Only the lines of the data below from the one with "purple diamond: moved 1 px right" through the one with "red line: moved 4 px left" are wanted. Repeat them exactly.
___ GIVEN ENTRIES
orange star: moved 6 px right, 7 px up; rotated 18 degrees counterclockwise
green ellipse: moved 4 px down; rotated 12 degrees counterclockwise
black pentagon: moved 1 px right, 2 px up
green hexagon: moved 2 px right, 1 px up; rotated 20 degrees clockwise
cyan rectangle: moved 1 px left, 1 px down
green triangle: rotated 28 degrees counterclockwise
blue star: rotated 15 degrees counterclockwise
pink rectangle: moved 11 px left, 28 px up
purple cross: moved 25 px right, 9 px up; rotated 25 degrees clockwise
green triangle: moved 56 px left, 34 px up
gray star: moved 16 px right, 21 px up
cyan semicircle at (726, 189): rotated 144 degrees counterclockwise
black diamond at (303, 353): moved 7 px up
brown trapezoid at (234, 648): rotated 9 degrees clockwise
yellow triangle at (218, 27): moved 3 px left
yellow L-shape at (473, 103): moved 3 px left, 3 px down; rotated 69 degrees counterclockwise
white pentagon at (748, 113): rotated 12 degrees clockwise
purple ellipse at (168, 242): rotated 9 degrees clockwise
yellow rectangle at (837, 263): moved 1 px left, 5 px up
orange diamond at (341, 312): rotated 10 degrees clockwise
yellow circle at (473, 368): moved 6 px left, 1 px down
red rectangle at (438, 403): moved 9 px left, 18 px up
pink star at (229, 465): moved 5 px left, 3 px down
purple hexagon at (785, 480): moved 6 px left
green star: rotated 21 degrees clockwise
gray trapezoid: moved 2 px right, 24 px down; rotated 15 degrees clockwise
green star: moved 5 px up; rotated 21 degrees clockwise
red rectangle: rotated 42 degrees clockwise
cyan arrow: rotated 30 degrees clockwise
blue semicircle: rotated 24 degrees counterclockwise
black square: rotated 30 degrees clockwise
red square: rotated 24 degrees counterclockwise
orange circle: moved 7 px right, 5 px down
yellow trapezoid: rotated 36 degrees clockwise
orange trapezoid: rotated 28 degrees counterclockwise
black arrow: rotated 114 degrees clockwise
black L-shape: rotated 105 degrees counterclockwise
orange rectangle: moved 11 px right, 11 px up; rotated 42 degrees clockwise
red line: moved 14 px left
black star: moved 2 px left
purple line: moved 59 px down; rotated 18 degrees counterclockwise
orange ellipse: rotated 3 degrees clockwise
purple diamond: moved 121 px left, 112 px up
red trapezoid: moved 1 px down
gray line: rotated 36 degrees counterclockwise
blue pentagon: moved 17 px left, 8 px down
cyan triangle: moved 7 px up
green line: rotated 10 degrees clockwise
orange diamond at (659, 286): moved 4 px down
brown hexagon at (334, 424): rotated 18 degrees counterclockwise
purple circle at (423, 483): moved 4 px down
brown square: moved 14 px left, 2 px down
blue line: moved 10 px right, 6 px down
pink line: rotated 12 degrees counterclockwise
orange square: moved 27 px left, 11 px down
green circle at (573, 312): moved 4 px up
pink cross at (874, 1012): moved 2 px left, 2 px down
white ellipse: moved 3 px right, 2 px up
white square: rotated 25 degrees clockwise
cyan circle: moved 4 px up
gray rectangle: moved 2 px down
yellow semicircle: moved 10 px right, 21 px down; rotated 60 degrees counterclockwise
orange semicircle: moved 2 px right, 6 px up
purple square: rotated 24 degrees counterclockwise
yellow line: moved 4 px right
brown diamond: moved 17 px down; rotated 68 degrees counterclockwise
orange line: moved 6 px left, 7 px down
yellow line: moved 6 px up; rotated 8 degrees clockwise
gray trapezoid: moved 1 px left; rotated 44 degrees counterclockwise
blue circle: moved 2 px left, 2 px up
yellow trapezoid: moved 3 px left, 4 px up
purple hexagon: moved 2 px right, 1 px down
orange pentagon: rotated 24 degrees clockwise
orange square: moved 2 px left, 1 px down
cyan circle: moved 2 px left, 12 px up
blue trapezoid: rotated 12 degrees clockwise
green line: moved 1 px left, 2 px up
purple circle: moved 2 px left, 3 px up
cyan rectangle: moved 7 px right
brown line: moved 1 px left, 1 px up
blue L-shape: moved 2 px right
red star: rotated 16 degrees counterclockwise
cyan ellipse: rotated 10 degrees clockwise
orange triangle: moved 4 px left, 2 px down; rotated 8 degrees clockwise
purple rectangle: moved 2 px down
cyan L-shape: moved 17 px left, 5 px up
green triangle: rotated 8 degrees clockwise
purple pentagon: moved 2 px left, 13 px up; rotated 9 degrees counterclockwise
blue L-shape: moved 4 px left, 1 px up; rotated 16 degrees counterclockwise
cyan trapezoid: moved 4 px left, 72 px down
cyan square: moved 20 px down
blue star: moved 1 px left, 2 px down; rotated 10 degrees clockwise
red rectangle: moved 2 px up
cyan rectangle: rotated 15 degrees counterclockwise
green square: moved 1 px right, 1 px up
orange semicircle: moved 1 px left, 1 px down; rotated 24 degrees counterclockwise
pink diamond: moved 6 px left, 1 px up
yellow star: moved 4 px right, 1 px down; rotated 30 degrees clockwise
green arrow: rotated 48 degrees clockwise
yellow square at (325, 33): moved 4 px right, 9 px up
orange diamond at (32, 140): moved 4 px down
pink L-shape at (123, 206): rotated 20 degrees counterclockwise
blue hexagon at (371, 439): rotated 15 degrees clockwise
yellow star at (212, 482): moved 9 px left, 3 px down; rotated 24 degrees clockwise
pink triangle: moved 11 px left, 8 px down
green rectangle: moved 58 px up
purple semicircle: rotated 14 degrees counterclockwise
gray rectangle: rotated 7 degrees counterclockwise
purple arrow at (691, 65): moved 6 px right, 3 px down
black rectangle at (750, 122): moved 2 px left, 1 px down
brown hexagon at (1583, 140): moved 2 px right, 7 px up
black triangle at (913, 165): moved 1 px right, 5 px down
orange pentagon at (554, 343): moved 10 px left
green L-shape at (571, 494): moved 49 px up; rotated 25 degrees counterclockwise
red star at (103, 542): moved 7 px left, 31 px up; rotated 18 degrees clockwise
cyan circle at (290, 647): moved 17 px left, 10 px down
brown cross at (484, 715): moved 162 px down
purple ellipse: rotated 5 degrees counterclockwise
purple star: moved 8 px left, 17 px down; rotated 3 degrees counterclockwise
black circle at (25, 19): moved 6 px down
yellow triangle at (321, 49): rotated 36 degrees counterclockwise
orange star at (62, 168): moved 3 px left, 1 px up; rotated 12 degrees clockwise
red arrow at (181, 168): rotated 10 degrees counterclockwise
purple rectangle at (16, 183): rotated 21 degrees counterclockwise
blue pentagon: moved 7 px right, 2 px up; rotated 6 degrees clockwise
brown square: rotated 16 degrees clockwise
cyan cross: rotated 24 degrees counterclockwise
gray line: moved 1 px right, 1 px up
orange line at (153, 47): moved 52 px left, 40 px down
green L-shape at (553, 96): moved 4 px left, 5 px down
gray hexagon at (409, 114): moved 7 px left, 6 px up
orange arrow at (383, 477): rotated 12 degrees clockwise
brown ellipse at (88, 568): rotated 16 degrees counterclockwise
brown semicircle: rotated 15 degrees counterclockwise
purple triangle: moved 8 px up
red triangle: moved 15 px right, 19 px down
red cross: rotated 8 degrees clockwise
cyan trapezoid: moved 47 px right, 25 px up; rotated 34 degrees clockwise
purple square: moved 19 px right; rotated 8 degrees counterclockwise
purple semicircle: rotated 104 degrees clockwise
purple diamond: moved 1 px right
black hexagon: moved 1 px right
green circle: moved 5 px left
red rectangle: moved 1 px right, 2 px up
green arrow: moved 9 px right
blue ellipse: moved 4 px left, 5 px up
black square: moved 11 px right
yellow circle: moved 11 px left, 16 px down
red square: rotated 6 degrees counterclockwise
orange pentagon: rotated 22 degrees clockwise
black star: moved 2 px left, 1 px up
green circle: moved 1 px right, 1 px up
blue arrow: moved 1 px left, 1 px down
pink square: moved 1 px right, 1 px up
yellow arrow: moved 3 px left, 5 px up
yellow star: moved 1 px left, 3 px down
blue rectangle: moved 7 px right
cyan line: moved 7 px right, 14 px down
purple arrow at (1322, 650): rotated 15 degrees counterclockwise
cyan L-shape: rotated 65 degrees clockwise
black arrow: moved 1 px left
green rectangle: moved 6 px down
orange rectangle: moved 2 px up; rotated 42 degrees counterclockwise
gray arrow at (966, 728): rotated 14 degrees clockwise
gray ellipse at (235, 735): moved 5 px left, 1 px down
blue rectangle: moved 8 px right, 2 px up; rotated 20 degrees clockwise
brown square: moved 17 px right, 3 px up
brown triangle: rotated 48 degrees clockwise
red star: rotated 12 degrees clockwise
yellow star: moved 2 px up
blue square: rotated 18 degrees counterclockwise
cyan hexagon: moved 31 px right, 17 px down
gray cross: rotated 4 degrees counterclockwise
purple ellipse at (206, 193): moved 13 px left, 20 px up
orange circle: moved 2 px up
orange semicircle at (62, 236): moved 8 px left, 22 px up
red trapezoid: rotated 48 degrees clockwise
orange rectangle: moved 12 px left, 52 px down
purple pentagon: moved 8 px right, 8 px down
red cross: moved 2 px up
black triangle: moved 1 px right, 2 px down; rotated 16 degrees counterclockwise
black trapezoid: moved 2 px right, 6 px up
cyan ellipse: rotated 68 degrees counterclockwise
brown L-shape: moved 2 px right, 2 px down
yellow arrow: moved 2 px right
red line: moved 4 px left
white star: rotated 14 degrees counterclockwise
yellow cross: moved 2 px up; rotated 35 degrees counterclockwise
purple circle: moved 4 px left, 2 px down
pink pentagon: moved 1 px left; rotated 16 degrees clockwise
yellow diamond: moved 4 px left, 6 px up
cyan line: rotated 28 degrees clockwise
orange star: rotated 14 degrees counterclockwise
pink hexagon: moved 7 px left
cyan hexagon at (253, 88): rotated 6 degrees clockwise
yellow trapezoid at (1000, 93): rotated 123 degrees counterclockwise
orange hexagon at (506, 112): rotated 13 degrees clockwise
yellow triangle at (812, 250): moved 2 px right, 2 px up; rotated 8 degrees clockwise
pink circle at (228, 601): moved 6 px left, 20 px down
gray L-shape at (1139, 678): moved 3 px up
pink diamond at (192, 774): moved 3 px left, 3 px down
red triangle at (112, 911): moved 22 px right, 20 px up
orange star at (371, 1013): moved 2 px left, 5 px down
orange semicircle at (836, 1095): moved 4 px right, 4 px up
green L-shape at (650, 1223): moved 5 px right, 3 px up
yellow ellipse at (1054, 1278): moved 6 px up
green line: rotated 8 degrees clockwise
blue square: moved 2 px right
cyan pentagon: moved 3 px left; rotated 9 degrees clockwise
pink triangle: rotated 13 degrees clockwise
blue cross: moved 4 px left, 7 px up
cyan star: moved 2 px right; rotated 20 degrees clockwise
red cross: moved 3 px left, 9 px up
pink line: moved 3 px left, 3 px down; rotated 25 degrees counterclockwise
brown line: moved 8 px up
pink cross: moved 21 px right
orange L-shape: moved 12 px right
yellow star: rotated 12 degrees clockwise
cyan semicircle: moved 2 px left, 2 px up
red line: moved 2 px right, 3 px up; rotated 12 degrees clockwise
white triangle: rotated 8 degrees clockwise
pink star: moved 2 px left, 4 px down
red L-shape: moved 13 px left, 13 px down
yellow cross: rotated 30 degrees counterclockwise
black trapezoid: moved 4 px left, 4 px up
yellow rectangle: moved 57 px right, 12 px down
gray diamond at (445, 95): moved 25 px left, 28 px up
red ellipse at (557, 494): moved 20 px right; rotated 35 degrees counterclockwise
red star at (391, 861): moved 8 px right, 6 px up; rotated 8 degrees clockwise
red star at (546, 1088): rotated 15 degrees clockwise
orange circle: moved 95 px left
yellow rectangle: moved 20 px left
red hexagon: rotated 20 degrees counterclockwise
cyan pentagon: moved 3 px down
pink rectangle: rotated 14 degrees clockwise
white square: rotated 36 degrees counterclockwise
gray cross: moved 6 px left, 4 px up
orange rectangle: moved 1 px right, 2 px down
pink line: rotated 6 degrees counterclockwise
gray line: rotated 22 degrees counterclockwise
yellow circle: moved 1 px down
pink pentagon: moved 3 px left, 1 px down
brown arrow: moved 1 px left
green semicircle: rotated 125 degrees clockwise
______
EXPECTED OUTPUT:
purple diamond: moved 1 px right
black hexagon: moved 1 px right
green circle: moved 5 px left
red rectangle: moved 1 px right, 2 px up
green arrow: moved 9 px right
blue ellipse: moved 4 px left, 5 px up
black square: moved 11 px right
yellow circle: moved 11 px left, 16 px down
red square: rotated 6 degrees counterclockwise
orange pentagon: rotated 22 degrees clockwise
black star: moved 2 px left, 1 px up
green circle: moved 1 px right, 1 px up
blue arrow: moved 1 px left, 1 px down
pink square: moved 1 px right, 1 px up
yellow arrow: moved 3 px left, 5 px up
yellow star: moved 1 px left, 3 px down
blue rectangle: moved 7 px right
cyan line: moved 7 px right, 14 px down
purple arrow at (1322, 650): rotated 15 degrees counterclockwise
cyan L-shape: rotated 65 degrees clockwise
black arrow: moved 1 px left
green rectangle: moved 6 px down
orange rectangle: moved 2 px up; rotated 42 degrees counterclockwise
gray arrow at (966, 728): rotated 14 degrees clockwise
gray ellipse at (235, 735): moved 5 px left, 1 px down
blue rectangle: moved 8 px right, 2 px up; rotated 20 degrees clockwise
brown square: moved 17 px right, 3 px up
brown triangle: rotated 48 degrees clockwise
red star: rotated 12 degrees clockwise
yellow star: moved 2 px up
blue square: rotated 18 degrees counterclockwise
cyan hexagon: moved 31 px right, 17 px down
gray cross: rotated 4 degrees counterclockwise
purple ellipse at (206, 193): moved 13 px left, 20 px up
orange circle: moved 2 px up
orange semicircle at (62, 236): moved 8 px left, 22 px up
red trapezoid: rotated 48 degrees clockwise
orange rectangle: moved 12 px left, 52 px down
purple pentagon: moved 8 px right, 8 px down
red cross: moved 2 px up
black triangle: moved 1 px right, 2 px down; rotated 16 degrees counterclockwise
black trapezoid: moved 2 px right, 6 px up
cyan ellipse: rotated 68 degrees counterclockwise
brown L-shape: moved 2 px right, 2 px down
yellow arrow: moved 2 px right
red line: moved 4 px left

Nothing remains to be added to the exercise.